START Study material
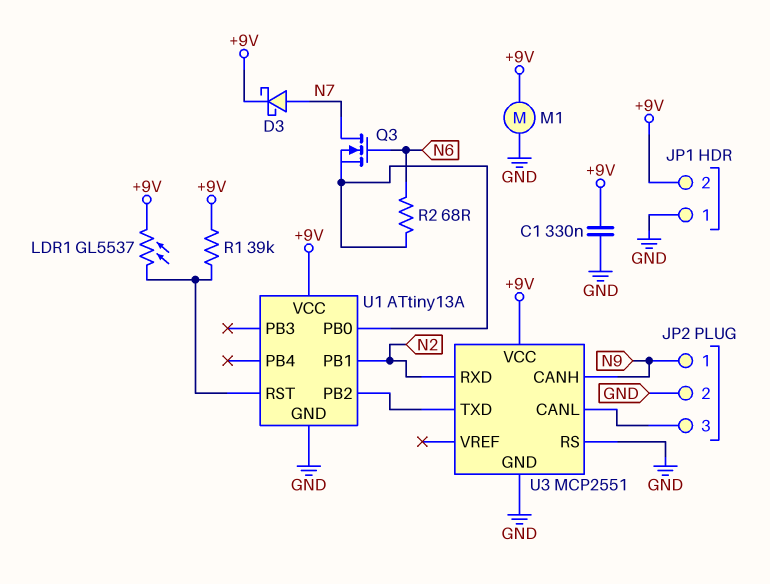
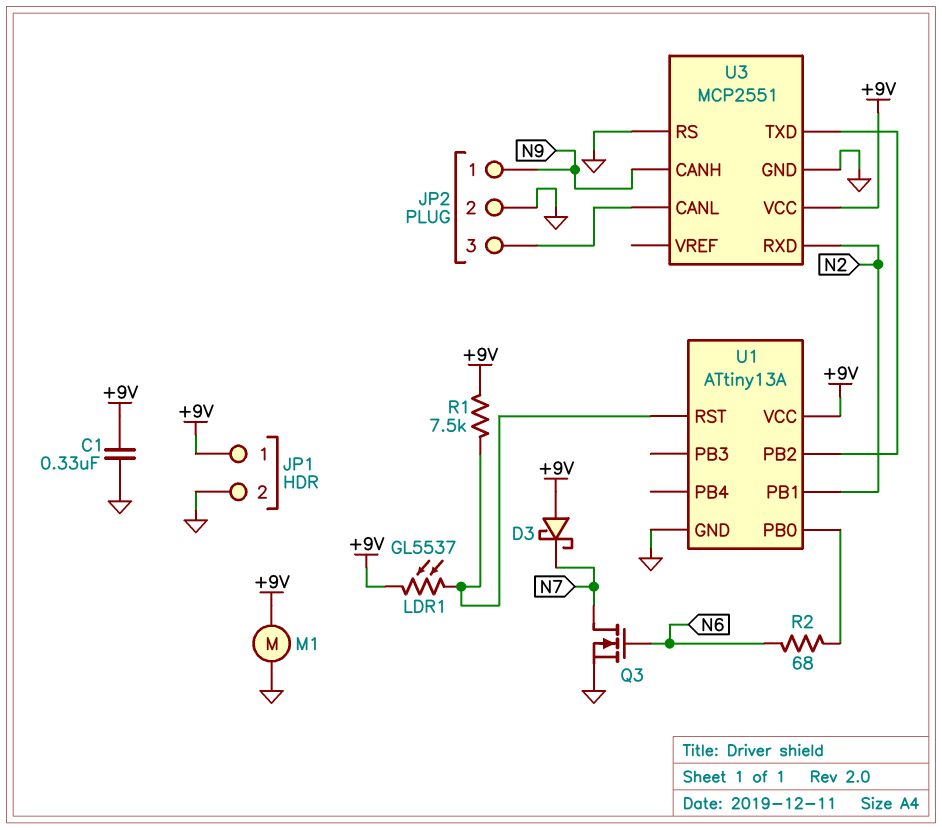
D3: schottky (A N7, K +9V) -> schottky (A +9V, K N7)
JP1 pin 1: GND -> +9V
JP1 pin 2: +9V -> GND
Q3: NMOS (G N6, D N7, S U1/PB0) -> NMOS (G N6, D N7, S GND)
R1: 39k (+9V, U1/RST) -> 7.5k (+9V, U1/RST)

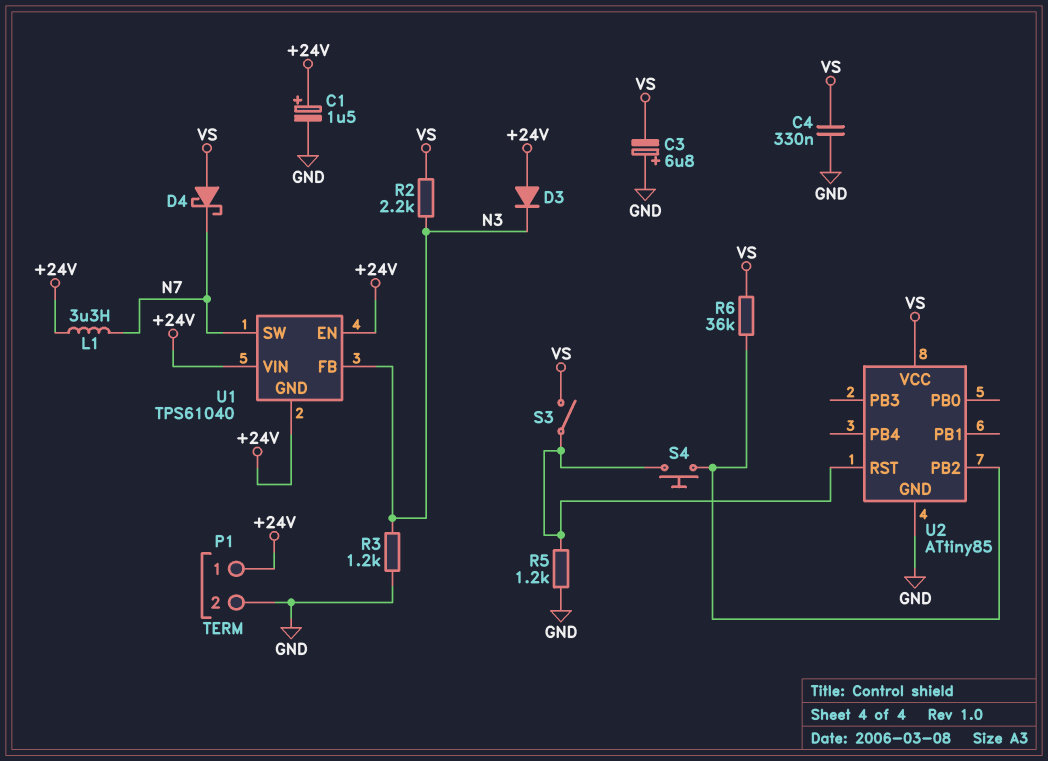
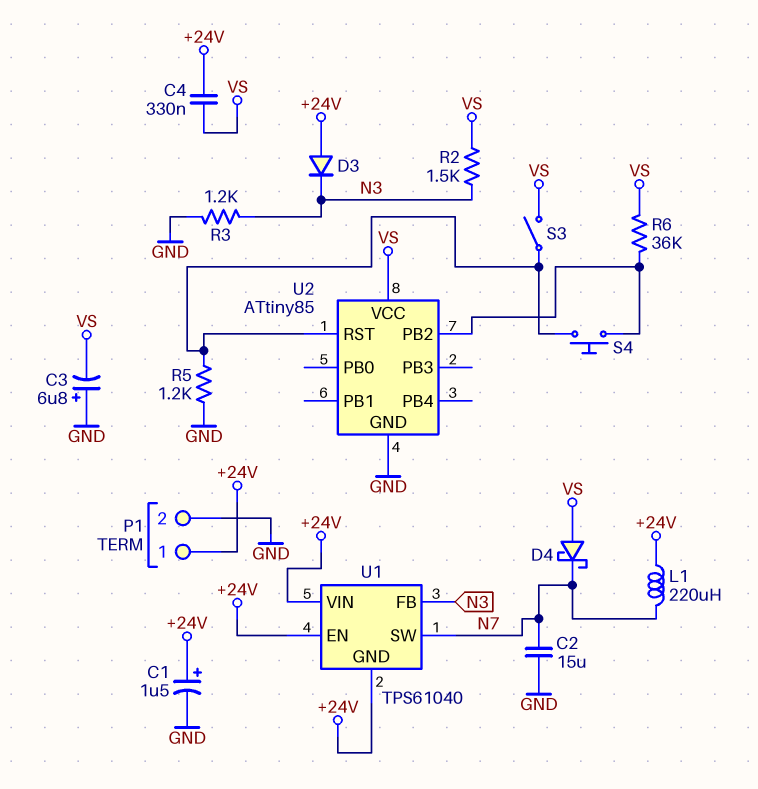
C2: none -> 15uF (GND, N7)
C4: 330nF (GND, VS) -> 330nF (+24V, VS)
L1: 3.3uH (+24V, N7) -> 220uH (+24V, N7)
R2: 2.2k (N3, VS) -> 1.5k (N3, VS)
END Study material
# Task brief
What is needed is every record above, restated word for word, with the pictures left out.

# Solved exercise
D3: schottky (A N7, K +9V) -> schottky (A +9V, K N7)
JP1 pin 1: GND -> +9V
JP1 pin 2: +9V -> GND
Q3: NMOS (G N6, D N7, S U1/PB0) -> NMOS (G N6, D N7, S GND)
R1: 39k (+9V, U1/RST) -> 7.5k (+9V, U1/RST)

C2: none -> 15uF (GND, N7)
C4: 330nF (GND, VS) -> 330nF (+24V, VS)
L1: 3.3uH (+24V, N7) -> 220uH (+24V, N7)
R2: 2.2k (N3, VS) -> 1.5k (N3, VS)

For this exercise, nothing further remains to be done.